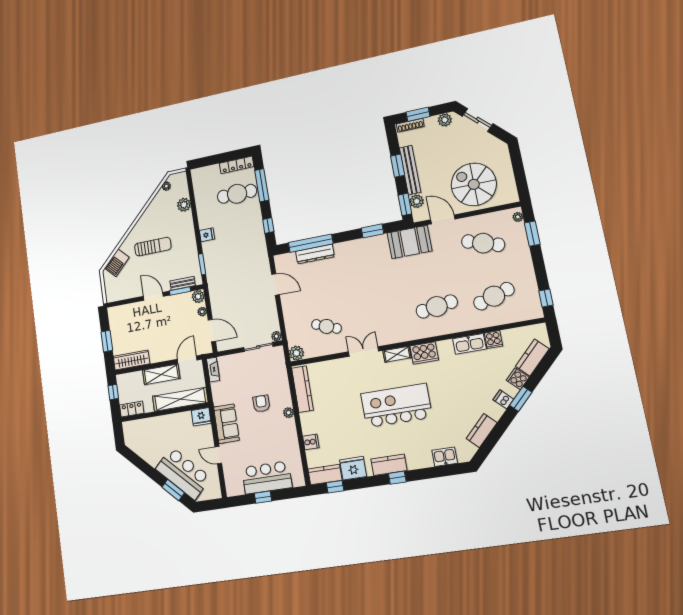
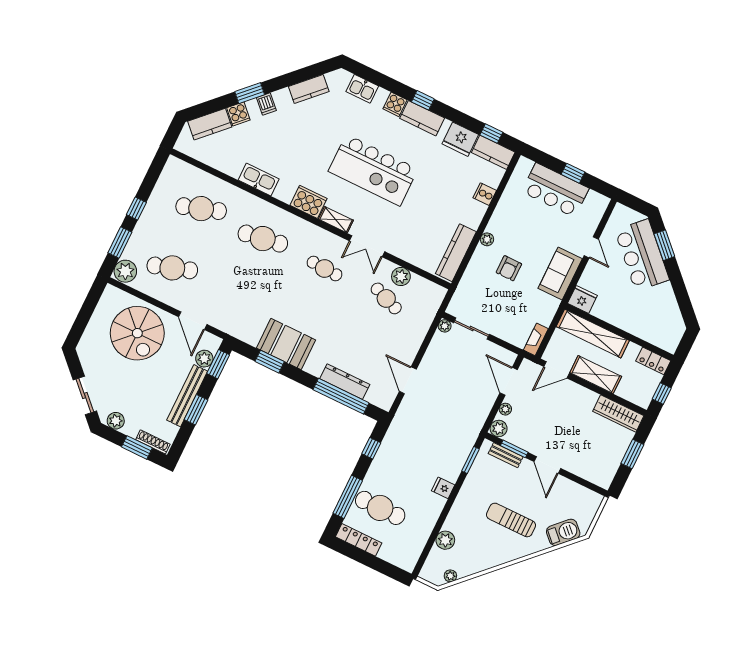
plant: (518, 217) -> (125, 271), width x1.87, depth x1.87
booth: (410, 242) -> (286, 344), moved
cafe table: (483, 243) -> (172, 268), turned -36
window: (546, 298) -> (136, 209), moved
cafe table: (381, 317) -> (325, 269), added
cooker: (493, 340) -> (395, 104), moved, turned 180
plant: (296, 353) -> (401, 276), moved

• • • • •

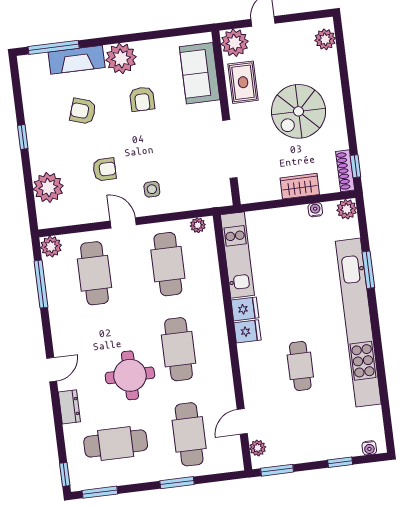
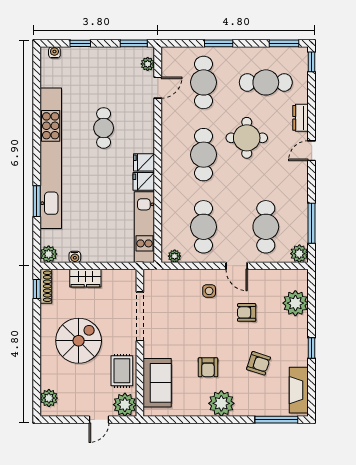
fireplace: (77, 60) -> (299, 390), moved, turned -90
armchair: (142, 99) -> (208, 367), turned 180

• • • • •

→ **Work instruction**
Write out, from the lines above, only those from the line with "fireplace: (77, 60)" to the line with "armchair: (142, 99) -> (208, 367), turned 180", exactly as given, including the first and the last.

→ **The answer**
fireplace: (77, 60) -> (299, 390), moved, turned -90
armchair: (142, 99) -> (208, 367), turned 180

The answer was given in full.